Exercise instructions → For the records below, give the count of lines holding the word "none" and nothing more.

###

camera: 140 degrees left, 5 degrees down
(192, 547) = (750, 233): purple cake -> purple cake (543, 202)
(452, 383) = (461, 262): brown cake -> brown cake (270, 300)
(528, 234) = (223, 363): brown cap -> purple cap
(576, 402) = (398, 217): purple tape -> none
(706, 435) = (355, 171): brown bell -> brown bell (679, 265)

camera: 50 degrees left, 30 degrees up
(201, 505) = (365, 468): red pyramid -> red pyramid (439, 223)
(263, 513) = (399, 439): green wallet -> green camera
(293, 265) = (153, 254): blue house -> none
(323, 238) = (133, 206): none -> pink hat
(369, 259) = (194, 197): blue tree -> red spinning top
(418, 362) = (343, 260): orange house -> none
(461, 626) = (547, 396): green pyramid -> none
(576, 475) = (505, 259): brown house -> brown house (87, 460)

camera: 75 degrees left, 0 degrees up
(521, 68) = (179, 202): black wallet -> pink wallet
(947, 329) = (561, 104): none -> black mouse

###

Exercise output → 6